Records supplied |
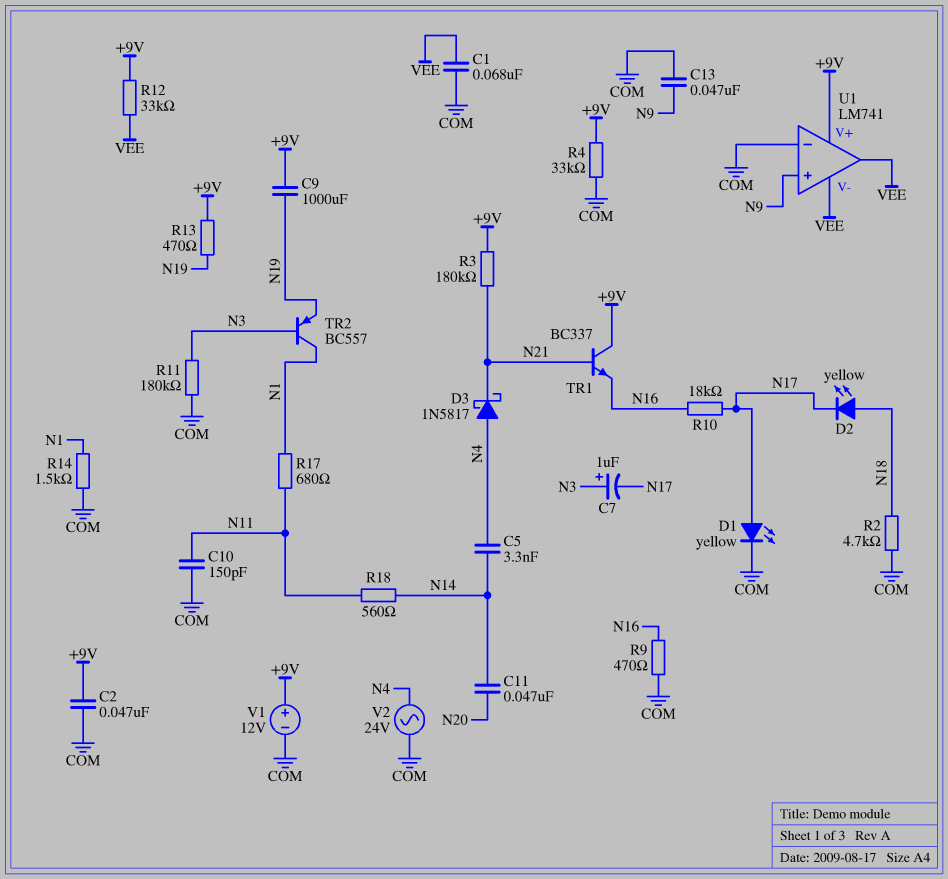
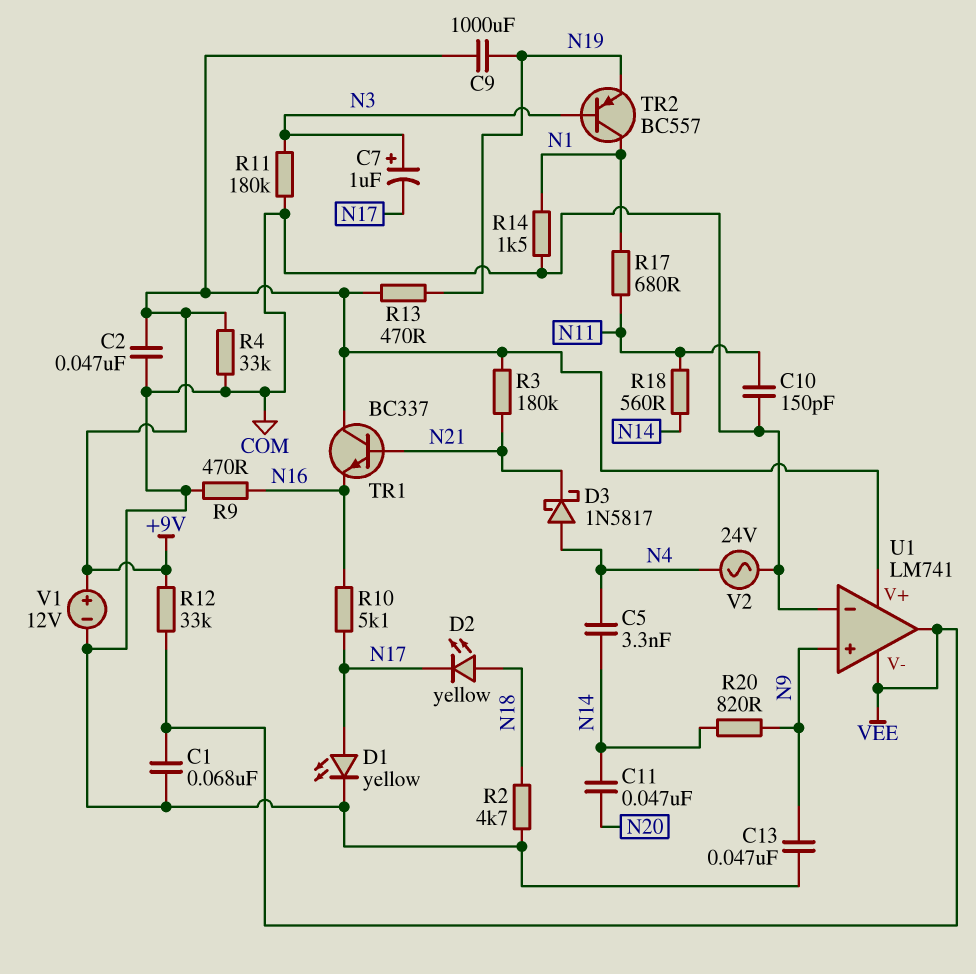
R10: 18k (N16, N17) -> 5.1k (N16, N17)
R20: none -> 820 (N9, N14)

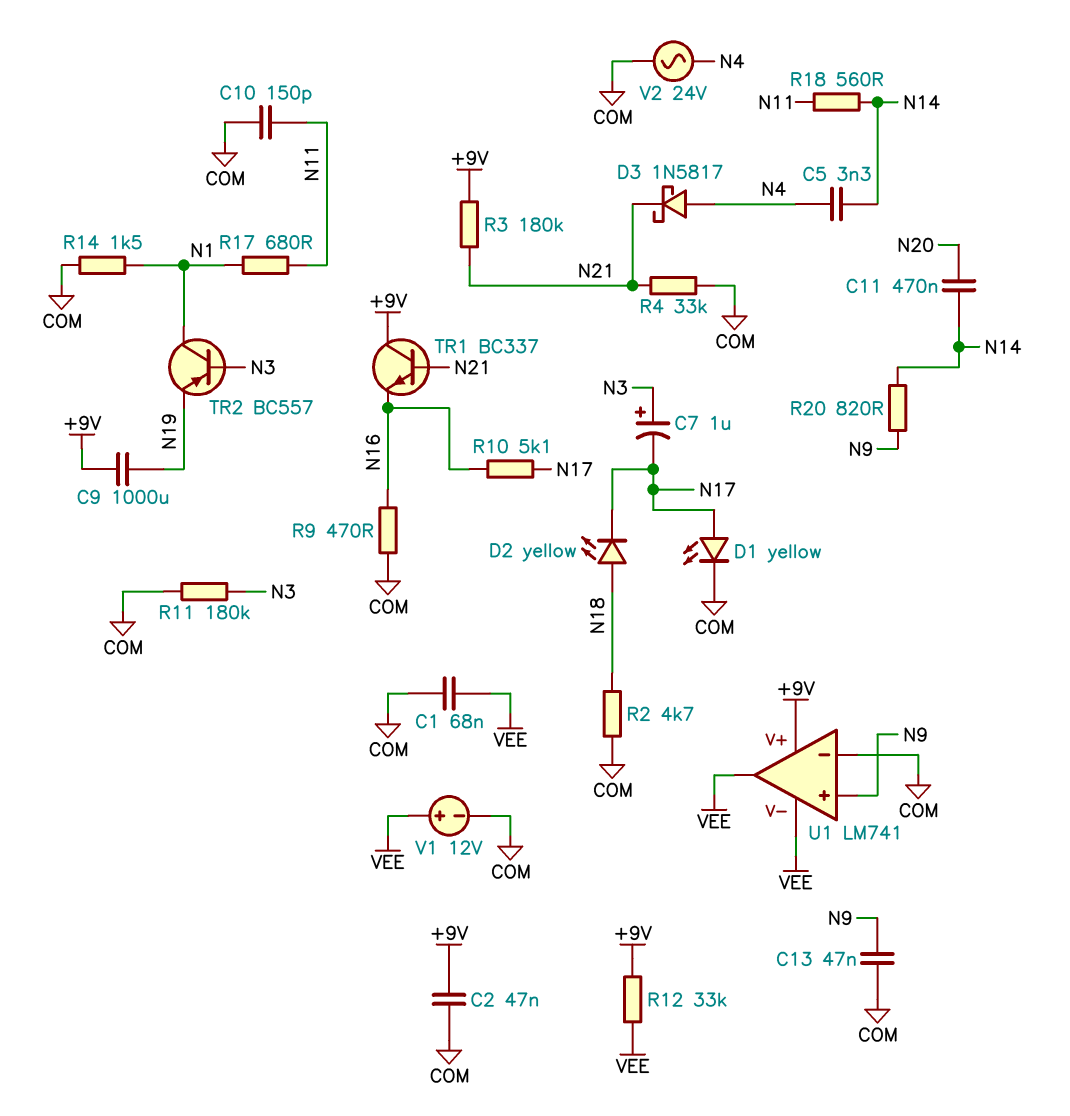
C11: 47nF (N14, N20) -> 470nF (N14, N20)
R4: 33k (+9V, COM) -> 33k (COM, N21)
R13: 470 (+9V, N19) -> none
V1: 12V (plus +9V, minus COM) -> 12V (plus VEE, minus COM)

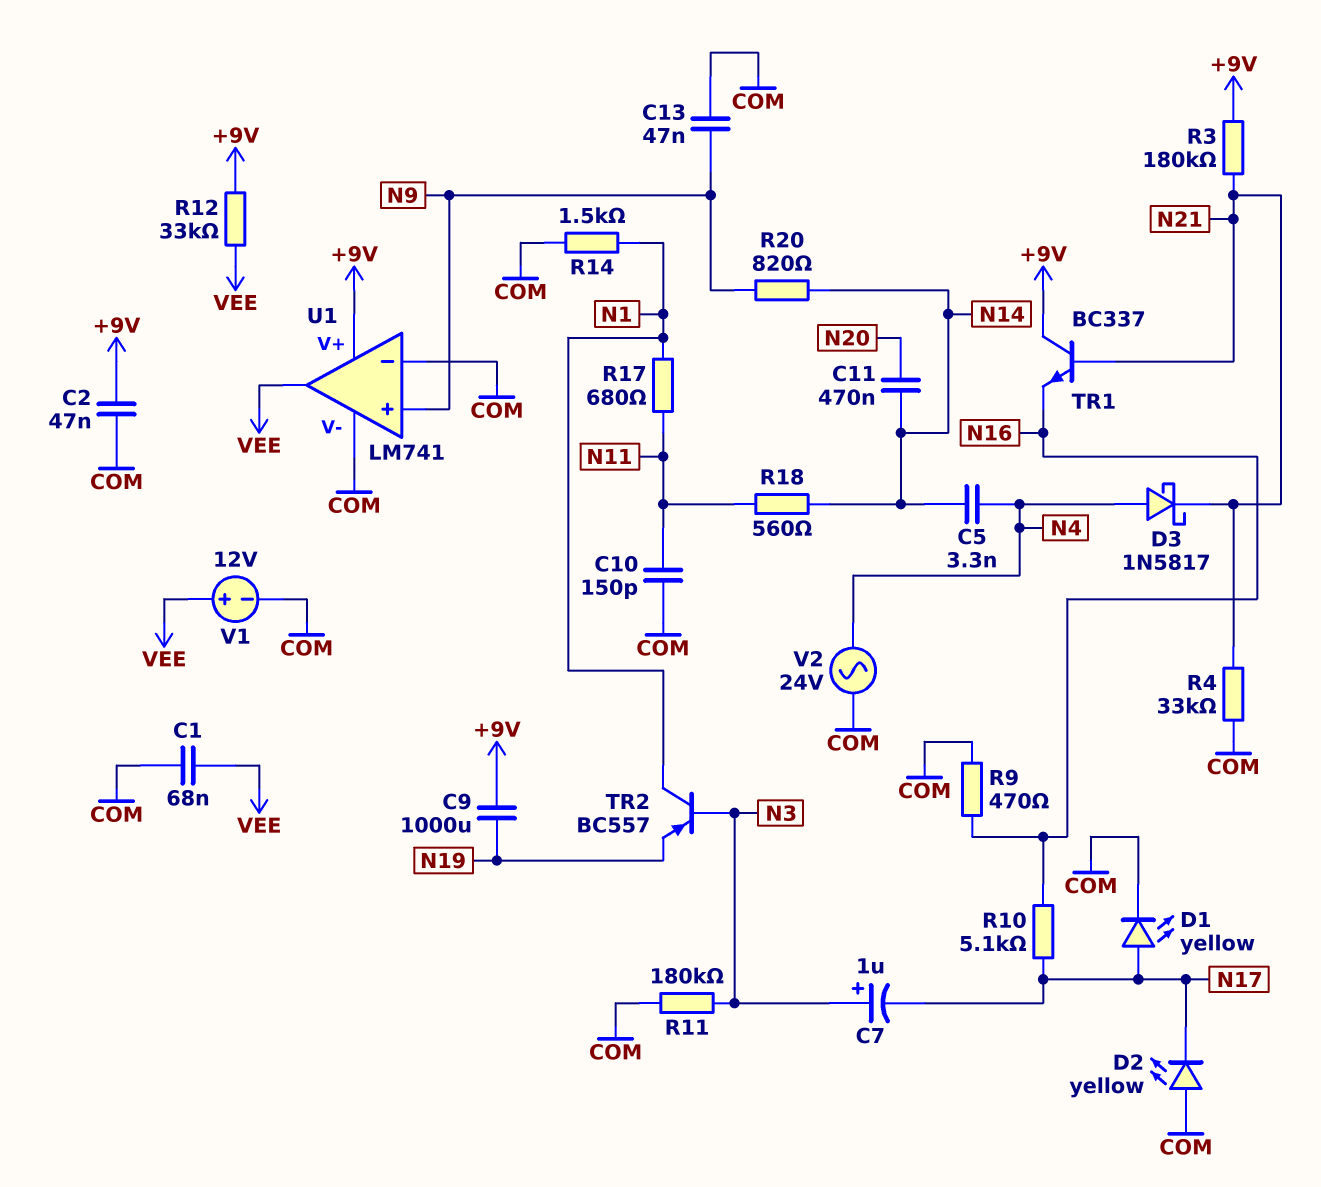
D2: LED yellow (A N18, K N17) -> LED yellow (A COM, K N17)
R2: 4.7k (COM, N18) -> none
U1 pin V-: VEE -> COM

Work to complete |
Please show each line in the records above that contains "none".

Response |
R20: none -> 820 (N9, N14)
R13: 470 (+9V, N19) -> none
R2: 4.7k (COM, N18) -> none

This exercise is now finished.